- **DATASET RECORDS**
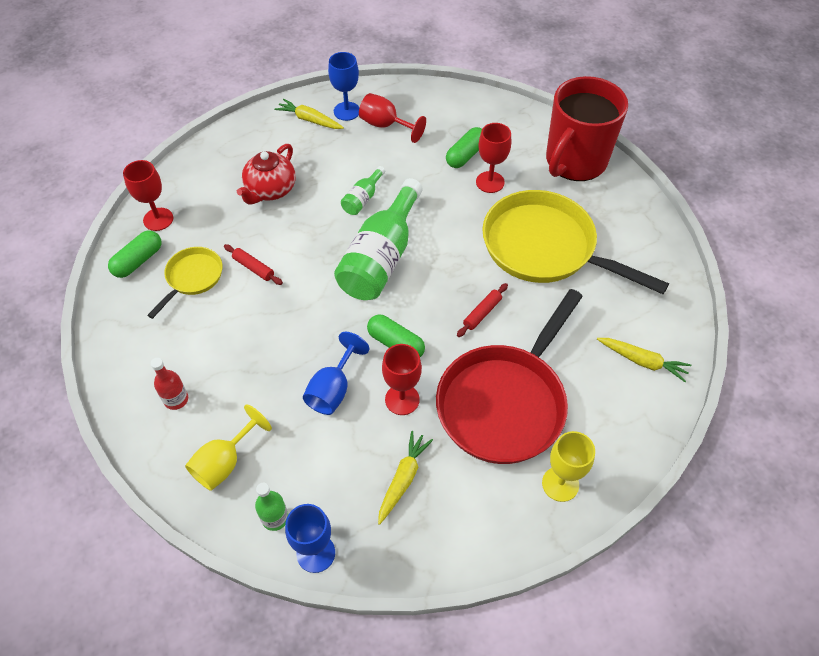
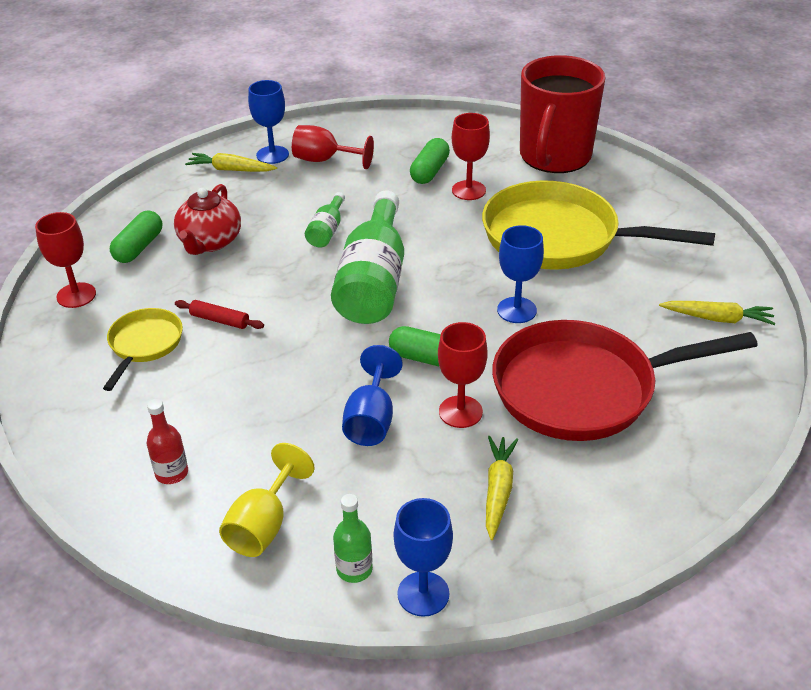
camera: 15 degrees left, 15 degrees down
(138, 261) = (65, 341): green capsule -> green capsule (139, 247)
(482, 313) = (516, 310): red rolling pin -> blue goblet
(505, 402) = (583, 389): red pan -> red pan turned 60 degrees clockwise
(560, 484) = (685, 453): yellow goblet -> none

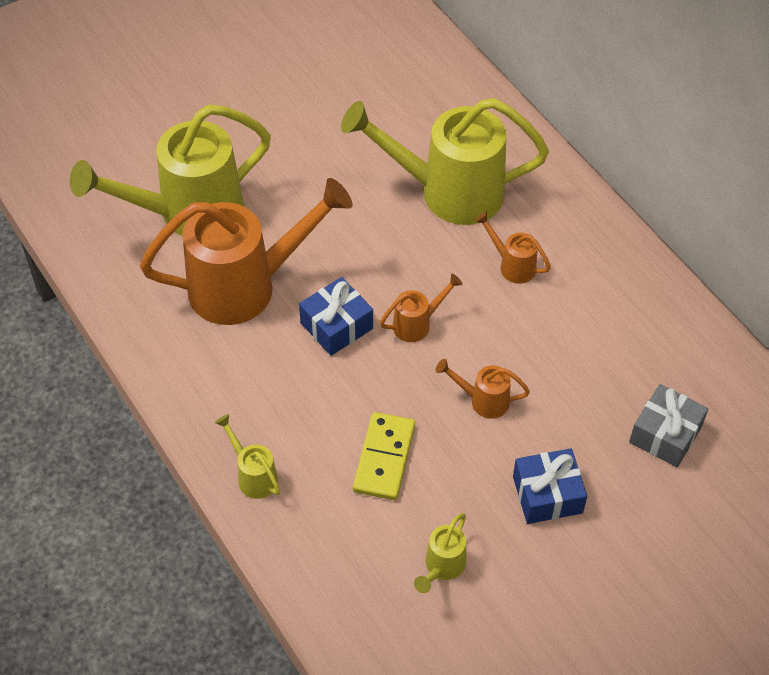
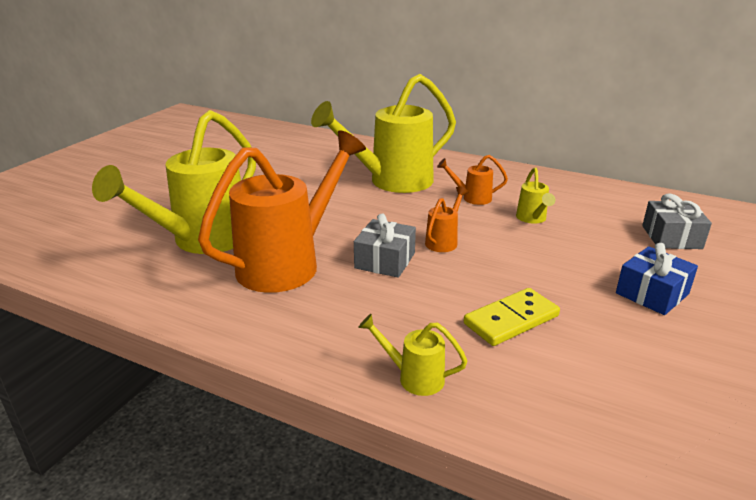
camera: 30 degrees left, 25 degrees down
(336, 326) = (385, 260): blue gift -> grey gift
(384, 458) = (511, 320): yellow domino -> yellow domino turned 75 degrees clockwise
(442, 567) = (647, 371): yellow watering can -> yellow watering can (532, 219)
(483, 400) = (539, 262): orange watering can -> none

- **EXERCISE**
What is needed is an exact restatement of every line from the one containing "(482, 313) = (516, 310): red" through the last line of the records, pictures left out.

- **FINAL ANSWER**
(482, 313) = (516, 310): red rolling pin -> blue goblet
(505, 402) = (583, 389): red pan -> red pan turned 60 degrees clockwise
(560, 484) = (685, 453): yellow goblet -> none

camera: 30 degrees left, 25 degrees down
(336, 326) = (385, 260): blue gift -> grey gift
(384, 458) = (511, 320): yellow domino -> yellow domino turned 75 degrees clockwise
(442, 567) = (647, 371): yellow watering can -> yellow watering can (532, 219)
(483, 400) = (539, 262): orange watering can -> none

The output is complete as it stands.